[Exercise data Boundary: Start]
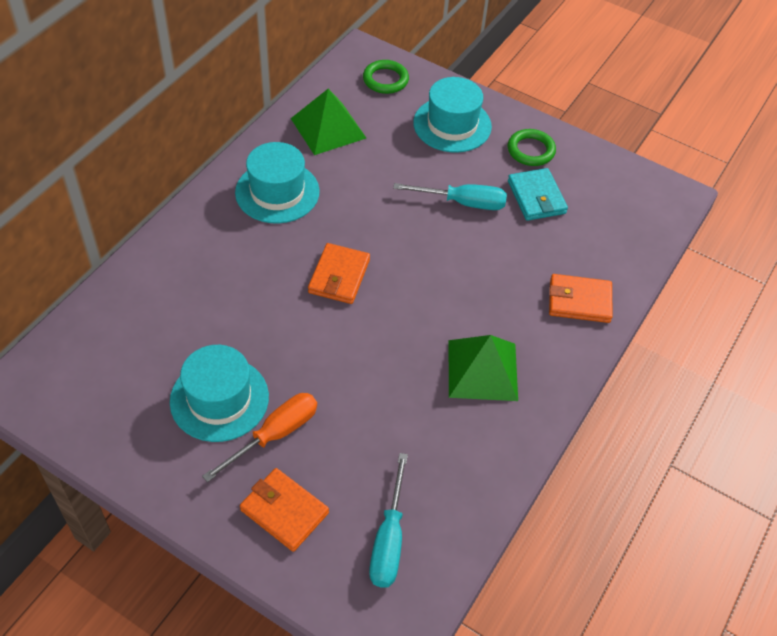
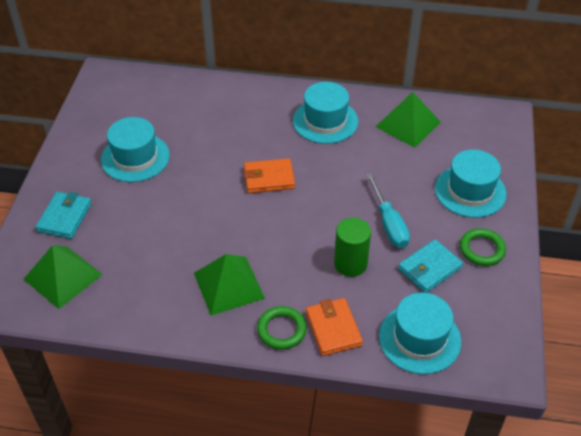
camera: 70 degrees right, 5 degrees down
(274, 435) = (120, 192): orange screwdriver -> none
(284, 511) = (64, 217): orange wallet -> turquoise wallet
(385, 80) = (486, 137): green ring -> green ring (281, 330)
(389, 539) = (62, 276): turquoise screwdriver -> green pyramid
(502, 254) = (350, 264): none -> green cylinder
(617, 240) = (419, 338): none -> turquoise hat

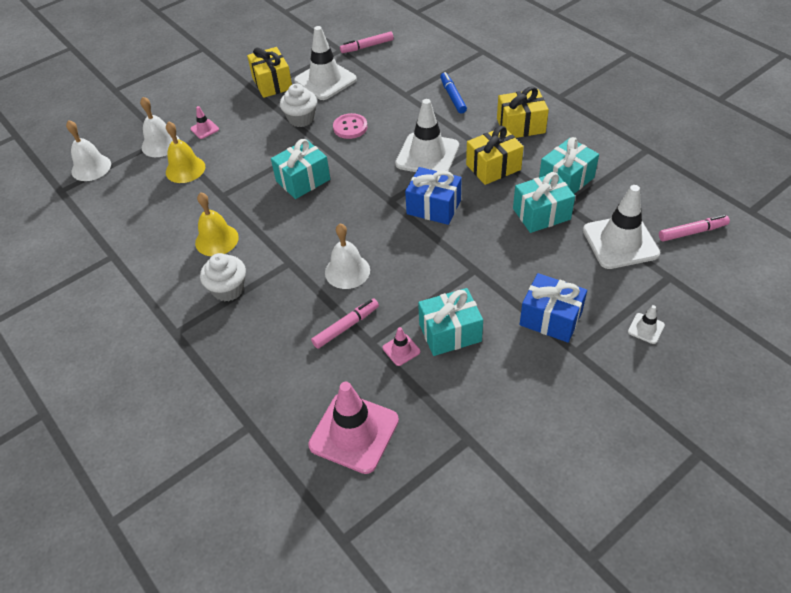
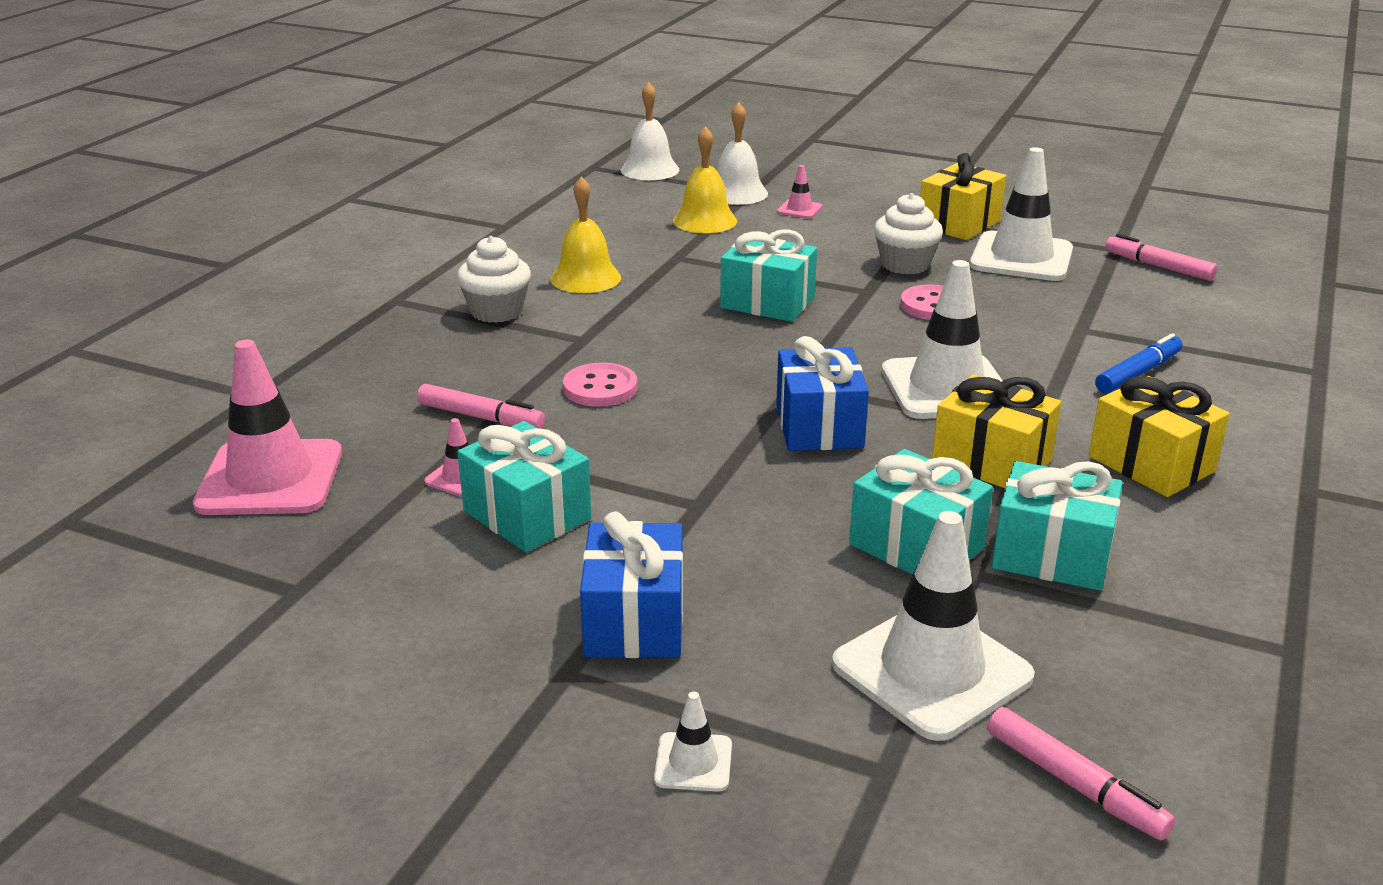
camera: 60 degrees right, 20 degrees down
(347, 271) = (600, 388): white bell -> pink button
[Exercise data Boundary: End]
* **What to work on**:
Retype only the lines from the one with "(284, 511) = (64, 217): orange" through the final line of the entries, please, and keep the pictures out.

* **Result for this task**:
(284, 511) = (64, 217): orange wallet -> turquoise wallet
(385, 80) = (486, 137): green ring -> green ring (281, 330)
(389, 539) = (62, 276): turquoise screwdriver -> green pyramid
(502, 254) = (350, 264): none -> green cylinder
(617, 240) = (419, 338): none -> turquoise hat

camera: 60 degrees right, 20 degrees down
(347, 271) = (600, 388): white bell -> pink button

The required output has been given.